## [Assigned task]
Return every record below exactly as written, omitting any pictures.
__________
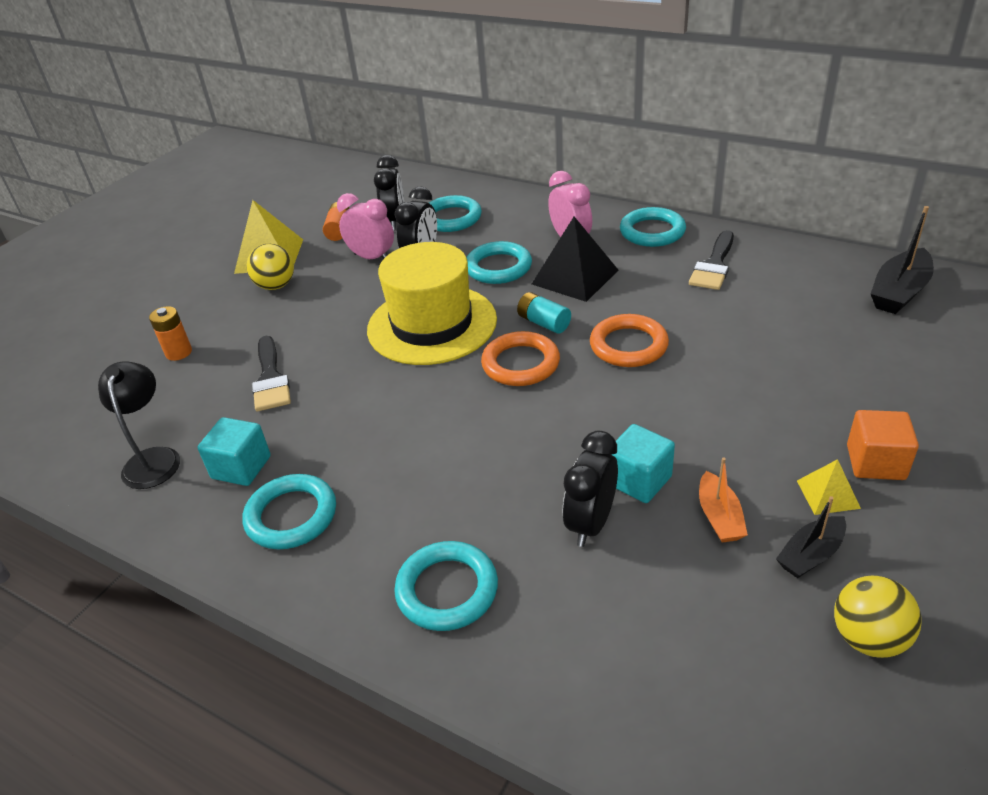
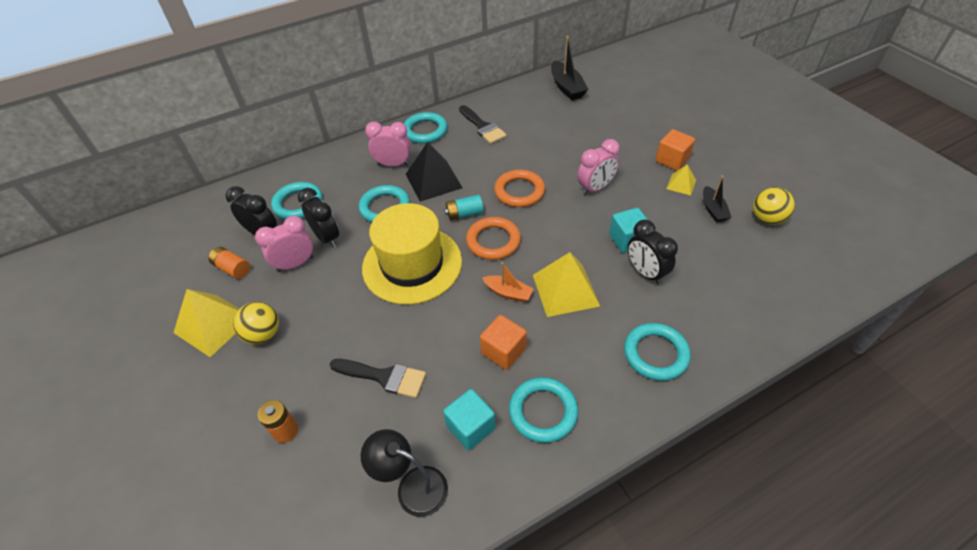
camera: 60 degrees left, 10 degrees up
(358, 446) = (503, 351): none -> orange cube
(491, 457) = (565, 290): none -> yellow pyramid
(711, 407) = (595, 188): none -> pink clock
(719, 517) = (672, 225): orange boat -> orange boat (508, 293)

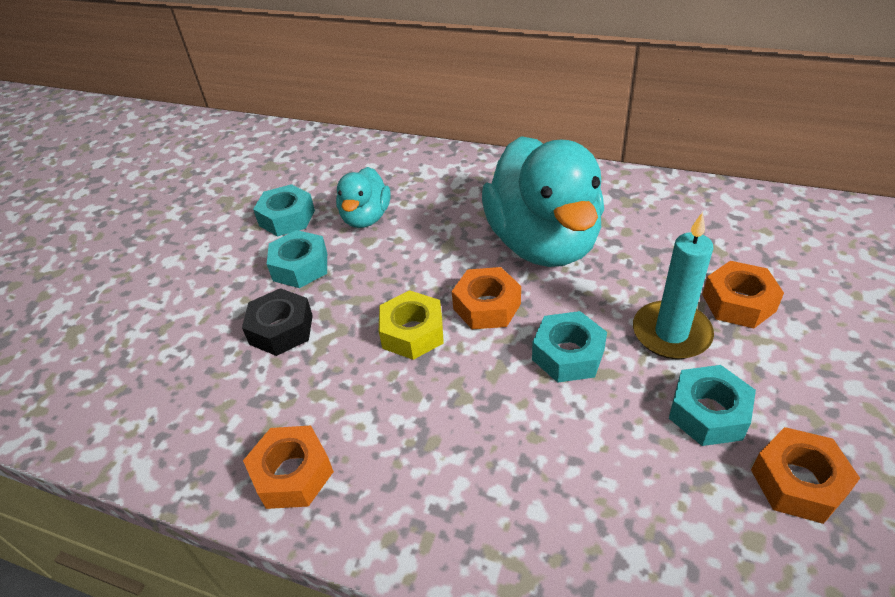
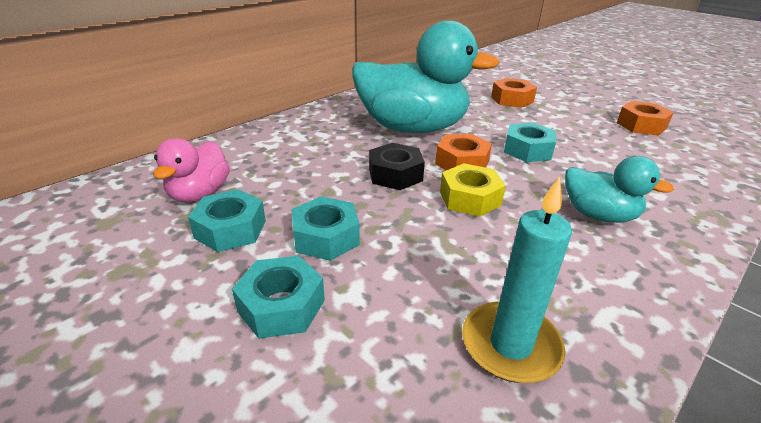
camera: 70 degrees left, 10 degrees down
(281, 329) = (414, 269): black nut -> black nut (395, 174)
(292, 474) = (616, 300): orange nut -> none
(324, 181) = (199, 194): none -> pink duck
(366, 218) = (294, 185): turquoise duck -> turquoise duck (598, 215)
(671, 333) = (526, 120): turquoise candle -> turquoise candle (510, 345)
(708, 413) = (591, 129): turquoise nut -> turquoise nut (281, 306)

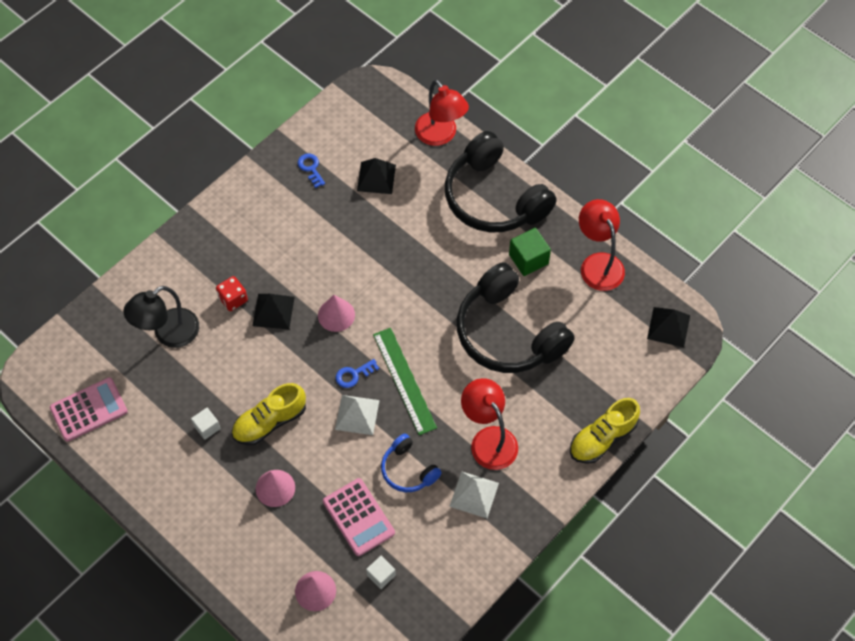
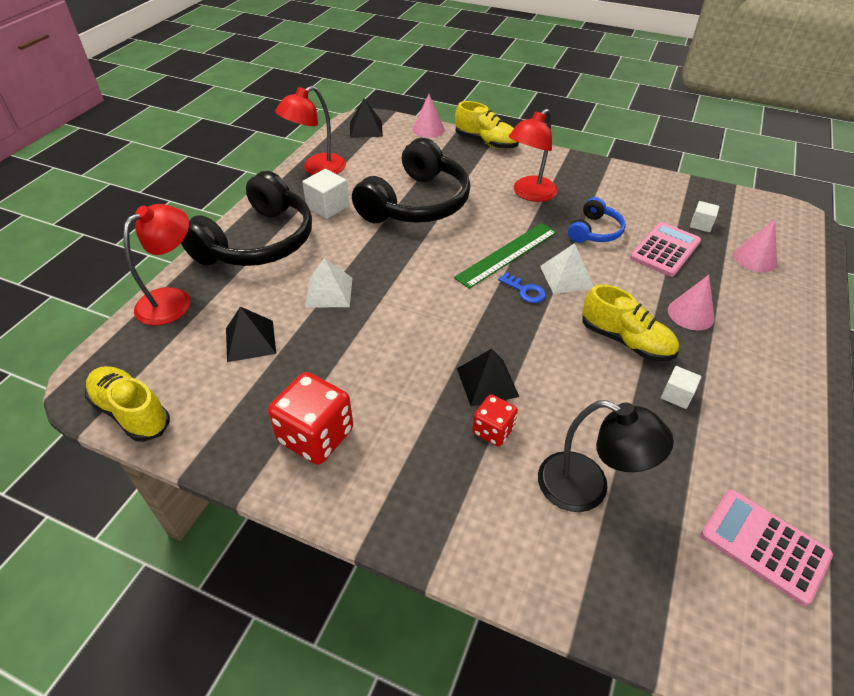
camera: 110 degrees left, 15 degrees down
(275, 201) = (316, 436): none -> red dice
(311, 168) = (248, 412): blue key -> none
(336, 315) = (461, 324): pink cone -> pink cone (428, 129)
(338, 108) = (131, 412): none -> yellow shoe
(474, 494) = (585, 192): white pyramid -> white pyramid (329, 292)
(528, 259) = (327, 207): green cube -> white cube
__________
## [Your response]
camera: 60 degrees left, 10 degrees up
(358, 446) = (503, 351): none -> orange cube
(491, 457) = (565, 290): none -> yellow pyramid
(711, 407) = (595, 188): none -> pink clock
(719, 517) = (672, 225): orange boat -> orange boat (508, 293)

camera: 70 degrees left, 10 degrees down
(281, 329) = (414, 269): black nut -> black nut (395, 174)
(292, 474) = (616, 300): orange nut -> none
(324, 181) = (199, 194): none -> pink duck
(366, 218) = (294, 185): turquoise duck -> turquoise duck (598, 215)
(671, 333) = (526, 120): turquoise candle -> turquoise candle (510, 345)
(708, 413) = (591, 129): turquoise nut -> turquoise nut (281, 306)

camera: 110 degrees left, 15 degrees down
(275, 201) = (316, 436): none -> red dice
(311, 168) = (248, 412): blue key -> none
(336, 315) = (461, 324): pink cone -> pink cone (428, 129)
(338, 108) = (131, 412): none -> yellow shoe
(474, 494) = (585, 192): white pyramid -> white pyramid (329, 292)
(528, 259) = (327, 207): green cube -> white cube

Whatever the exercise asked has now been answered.